Work to complete: Your task is to retype, exactly, the line containing "orange semicircle: (80, 241)" and every later line through the end of the listing, with pictures omitted.
——————————
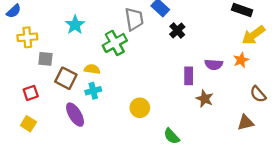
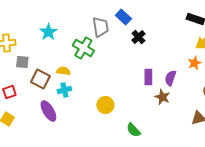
green cross: (115, 43) -> (83, 48), turned -30
purple semicircle: (214, 65) -> (170, 78), moved, turned 105

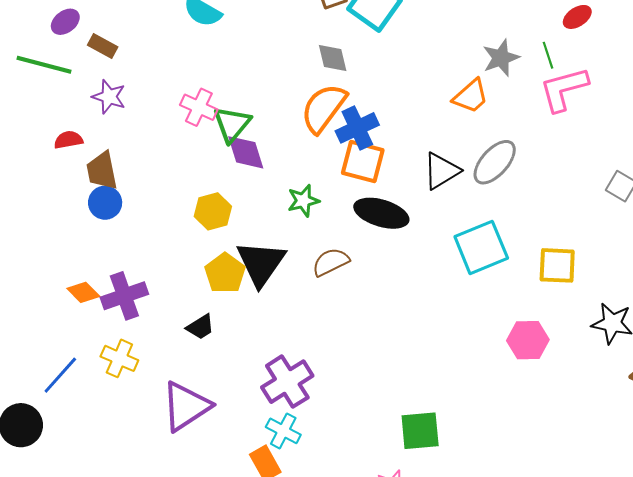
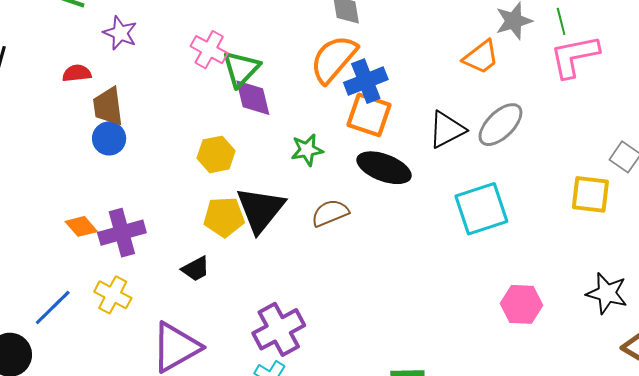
yellow square: (557, 265) -> (590, 194), moved
yellow pentagon: (225, 273) -> (224, 217), turned 30

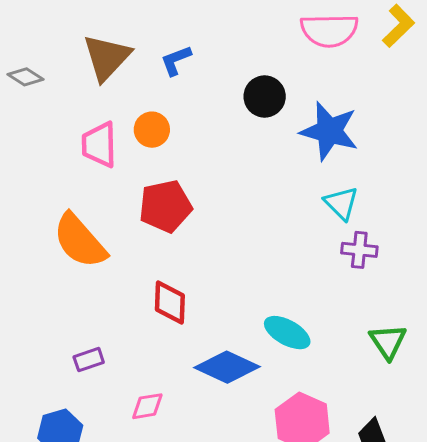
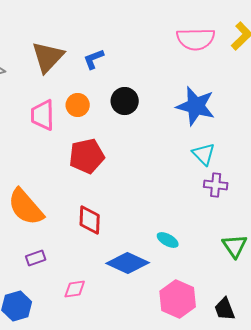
black circle: (265, 97) -> (125, 101), moved
orange semicircle: (80, 241) -> (26, 207), moved
cyan ellipse: (287, 333) -> (168, 240), size x0.7

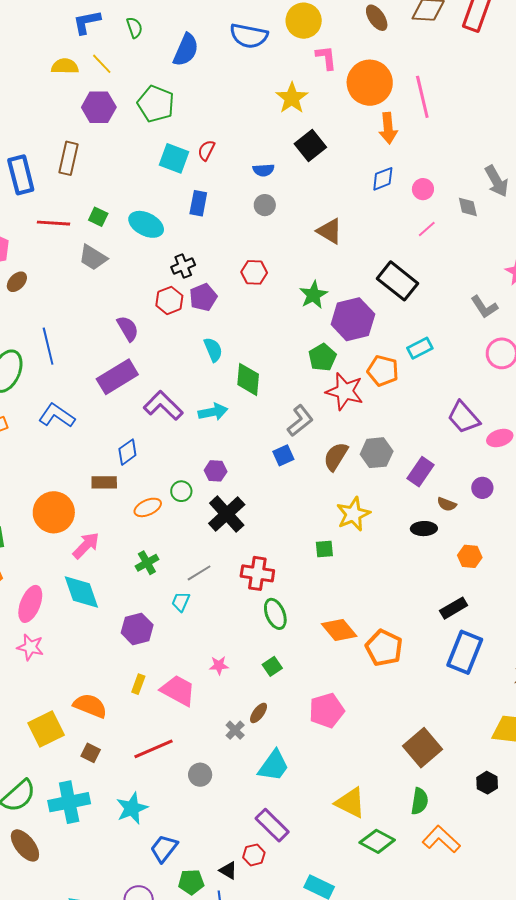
——————————
Solution:
orange semicircle: (80, 241) -> (26, 207), moved
cyan ellipse: (287, 333) -> (168, 240), size x0.7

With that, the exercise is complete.